▶ **Task objective**
Rewrite the listing as a Markdown table with the columns "Step" and "Entry," beginning at its first line and running through the line with "black pentagon: moved 4 px left, 4 px up". Number each row in Step, put the line in Entry, and skip any blank lines.

▶ **Supplied entries**

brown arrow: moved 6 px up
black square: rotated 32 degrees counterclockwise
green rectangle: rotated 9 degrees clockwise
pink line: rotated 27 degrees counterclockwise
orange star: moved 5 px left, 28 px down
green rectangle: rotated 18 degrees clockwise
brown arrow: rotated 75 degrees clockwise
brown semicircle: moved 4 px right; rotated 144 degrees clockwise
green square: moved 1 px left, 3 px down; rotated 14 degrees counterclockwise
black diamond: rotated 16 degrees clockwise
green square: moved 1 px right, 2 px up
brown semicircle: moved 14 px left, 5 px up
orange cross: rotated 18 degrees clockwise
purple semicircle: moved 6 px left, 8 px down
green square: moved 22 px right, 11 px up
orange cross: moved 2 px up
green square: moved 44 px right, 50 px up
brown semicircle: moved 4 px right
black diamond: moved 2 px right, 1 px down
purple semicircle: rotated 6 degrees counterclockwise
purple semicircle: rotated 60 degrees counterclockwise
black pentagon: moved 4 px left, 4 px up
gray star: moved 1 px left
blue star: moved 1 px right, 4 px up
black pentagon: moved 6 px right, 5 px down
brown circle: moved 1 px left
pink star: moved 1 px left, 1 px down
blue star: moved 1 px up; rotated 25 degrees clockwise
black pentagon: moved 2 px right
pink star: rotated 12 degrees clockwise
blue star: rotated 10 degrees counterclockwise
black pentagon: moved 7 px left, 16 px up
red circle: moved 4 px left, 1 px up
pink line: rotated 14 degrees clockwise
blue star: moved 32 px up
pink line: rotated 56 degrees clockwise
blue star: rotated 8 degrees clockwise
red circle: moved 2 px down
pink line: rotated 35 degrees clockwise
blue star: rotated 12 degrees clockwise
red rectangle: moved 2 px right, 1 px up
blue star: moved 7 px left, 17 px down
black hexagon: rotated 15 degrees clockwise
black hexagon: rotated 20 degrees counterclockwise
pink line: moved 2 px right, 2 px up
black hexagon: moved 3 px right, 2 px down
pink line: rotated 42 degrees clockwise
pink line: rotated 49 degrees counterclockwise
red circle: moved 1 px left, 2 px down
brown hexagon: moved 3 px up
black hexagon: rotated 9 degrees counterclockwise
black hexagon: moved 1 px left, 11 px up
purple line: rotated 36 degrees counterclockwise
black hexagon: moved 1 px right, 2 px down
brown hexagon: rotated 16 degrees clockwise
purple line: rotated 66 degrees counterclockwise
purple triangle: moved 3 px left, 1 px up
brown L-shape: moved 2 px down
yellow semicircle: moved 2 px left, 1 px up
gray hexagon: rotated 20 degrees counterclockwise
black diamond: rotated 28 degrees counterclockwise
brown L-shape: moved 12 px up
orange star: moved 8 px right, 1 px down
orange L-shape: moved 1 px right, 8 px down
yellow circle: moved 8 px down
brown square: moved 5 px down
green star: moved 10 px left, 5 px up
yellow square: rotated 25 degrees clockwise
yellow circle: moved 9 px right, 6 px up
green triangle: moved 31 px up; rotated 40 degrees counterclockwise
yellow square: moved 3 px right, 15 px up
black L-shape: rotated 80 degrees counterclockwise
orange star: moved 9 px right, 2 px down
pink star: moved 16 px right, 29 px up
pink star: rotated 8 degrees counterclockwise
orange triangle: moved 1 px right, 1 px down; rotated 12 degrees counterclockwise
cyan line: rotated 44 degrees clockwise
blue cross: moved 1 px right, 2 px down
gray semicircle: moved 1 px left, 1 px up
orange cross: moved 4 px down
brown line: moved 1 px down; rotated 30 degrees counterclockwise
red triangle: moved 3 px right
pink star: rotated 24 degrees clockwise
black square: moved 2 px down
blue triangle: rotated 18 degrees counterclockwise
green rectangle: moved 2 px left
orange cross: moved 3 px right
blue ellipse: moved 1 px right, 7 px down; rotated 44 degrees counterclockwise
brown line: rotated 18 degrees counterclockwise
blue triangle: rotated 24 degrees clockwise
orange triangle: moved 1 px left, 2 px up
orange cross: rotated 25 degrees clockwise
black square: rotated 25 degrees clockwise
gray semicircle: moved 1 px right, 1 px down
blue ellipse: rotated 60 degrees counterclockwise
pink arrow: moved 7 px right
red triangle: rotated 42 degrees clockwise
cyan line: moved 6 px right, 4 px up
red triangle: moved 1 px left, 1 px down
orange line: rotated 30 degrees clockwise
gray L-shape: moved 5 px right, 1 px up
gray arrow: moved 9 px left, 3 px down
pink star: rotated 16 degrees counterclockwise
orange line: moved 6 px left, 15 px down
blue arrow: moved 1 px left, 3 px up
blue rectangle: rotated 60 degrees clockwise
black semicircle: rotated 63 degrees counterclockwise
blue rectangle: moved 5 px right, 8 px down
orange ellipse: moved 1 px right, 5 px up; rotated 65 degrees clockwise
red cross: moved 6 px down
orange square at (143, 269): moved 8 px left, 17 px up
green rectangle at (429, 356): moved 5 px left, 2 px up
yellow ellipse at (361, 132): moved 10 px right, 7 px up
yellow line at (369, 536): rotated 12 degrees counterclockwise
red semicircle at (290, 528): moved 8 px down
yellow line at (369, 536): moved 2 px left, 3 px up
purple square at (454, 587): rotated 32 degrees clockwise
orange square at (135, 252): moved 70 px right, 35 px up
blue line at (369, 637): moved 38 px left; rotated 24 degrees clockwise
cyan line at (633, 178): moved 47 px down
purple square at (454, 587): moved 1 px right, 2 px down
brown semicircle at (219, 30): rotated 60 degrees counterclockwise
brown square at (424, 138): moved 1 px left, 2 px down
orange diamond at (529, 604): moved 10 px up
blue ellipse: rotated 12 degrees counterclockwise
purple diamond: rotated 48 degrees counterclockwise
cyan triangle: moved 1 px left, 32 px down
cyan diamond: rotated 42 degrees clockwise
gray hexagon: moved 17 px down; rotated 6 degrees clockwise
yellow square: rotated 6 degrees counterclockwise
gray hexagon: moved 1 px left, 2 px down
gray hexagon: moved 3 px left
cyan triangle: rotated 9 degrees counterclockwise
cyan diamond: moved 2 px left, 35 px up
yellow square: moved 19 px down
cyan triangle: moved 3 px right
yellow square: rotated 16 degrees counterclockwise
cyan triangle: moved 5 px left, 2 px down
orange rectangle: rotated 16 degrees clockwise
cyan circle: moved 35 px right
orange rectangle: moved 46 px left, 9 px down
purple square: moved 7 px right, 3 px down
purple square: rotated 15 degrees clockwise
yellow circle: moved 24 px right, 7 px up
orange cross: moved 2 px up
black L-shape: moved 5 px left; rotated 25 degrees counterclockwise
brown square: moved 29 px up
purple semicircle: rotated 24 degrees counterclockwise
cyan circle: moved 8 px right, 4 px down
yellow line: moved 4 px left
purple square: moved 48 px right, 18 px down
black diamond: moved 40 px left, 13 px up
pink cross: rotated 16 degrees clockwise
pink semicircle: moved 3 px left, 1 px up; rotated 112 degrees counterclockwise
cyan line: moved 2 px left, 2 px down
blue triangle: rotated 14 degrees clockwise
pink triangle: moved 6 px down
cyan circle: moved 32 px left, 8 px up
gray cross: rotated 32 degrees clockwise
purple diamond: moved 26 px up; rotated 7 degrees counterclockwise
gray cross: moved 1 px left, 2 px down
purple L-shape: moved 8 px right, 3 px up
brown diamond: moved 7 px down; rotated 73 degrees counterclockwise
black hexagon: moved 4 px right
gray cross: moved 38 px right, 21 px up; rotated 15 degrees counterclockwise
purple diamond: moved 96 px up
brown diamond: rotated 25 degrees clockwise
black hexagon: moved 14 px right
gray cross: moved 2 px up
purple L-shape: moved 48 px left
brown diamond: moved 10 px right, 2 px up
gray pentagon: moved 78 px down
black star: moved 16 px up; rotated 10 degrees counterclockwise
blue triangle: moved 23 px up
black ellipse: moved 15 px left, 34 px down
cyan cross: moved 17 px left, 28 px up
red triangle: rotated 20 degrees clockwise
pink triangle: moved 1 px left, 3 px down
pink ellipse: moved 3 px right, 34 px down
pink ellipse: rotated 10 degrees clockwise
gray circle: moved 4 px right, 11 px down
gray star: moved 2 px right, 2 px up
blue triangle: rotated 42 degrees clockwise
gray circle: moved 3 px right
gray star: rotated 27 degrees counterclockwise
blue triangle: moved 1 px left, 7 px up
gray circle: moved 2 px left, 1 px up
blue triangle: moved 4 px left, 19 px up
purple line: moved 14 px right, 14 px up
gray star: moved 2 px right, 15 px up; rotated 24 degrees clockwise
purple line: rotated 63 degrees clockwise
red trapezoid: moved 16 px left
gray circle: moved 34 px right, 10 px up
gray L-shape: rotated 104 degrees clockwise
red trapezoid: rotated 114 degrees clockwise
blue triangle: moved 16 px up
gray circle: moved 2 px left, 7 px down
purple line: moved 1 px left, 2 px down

▶ **Solution for this task**
| Step | Entry |
|---|---|
| 1 | brown arrow: moved 6 px up |
| 2 | black square: rotated 32 degrees counterclockwise |
| 3 | green rectangle: rotated 9 degrees clockwise |
| 4 | pink line: rotated 27 degrees counterclockwise |
| 5 | orange star: moved 5 px left, 28 px down |
| 6 | green rectangle: rotated 18 degrees clockwise |
| 7 | brown arrow: rotated 75 degrees clockwise |
| 8 | brown semicircle: moved 4 px right; rotated 144 degrees clockwise |
| 9 | green square: moved 1 px left, 3 px down; rotated 14 degrees counterclockwise |
| 10 | black diamond: rotated 16 degrees clockwise |
| 11 | green square: moved 1 px right, 2 px up |
| 12 | brown semicircle: moved 14 px left, 5 px up |
| 13 | orange cross: rotated 18 degrees clockwise |
| 14 | purple semicircle: moved 6 px left, 8 px down |
| 15 | green square: moved 22 px right, 11 px up |
| 16 | orange cross: moved 2 px up |
| 17 | green square: moved 44 px right, 50 px up |
| 18 | brown semicircle: moved 4 px right |
| 19 | black diamond: moved 2 px right, 1 px down |
| 20 | purple semicircle: rotated 6 degrees counterclockwise |
| 21 | purple semicircle: rotated 60 degrees counterclockwise |
| 22 | black pentagon: moved 4 px left, 4 px up |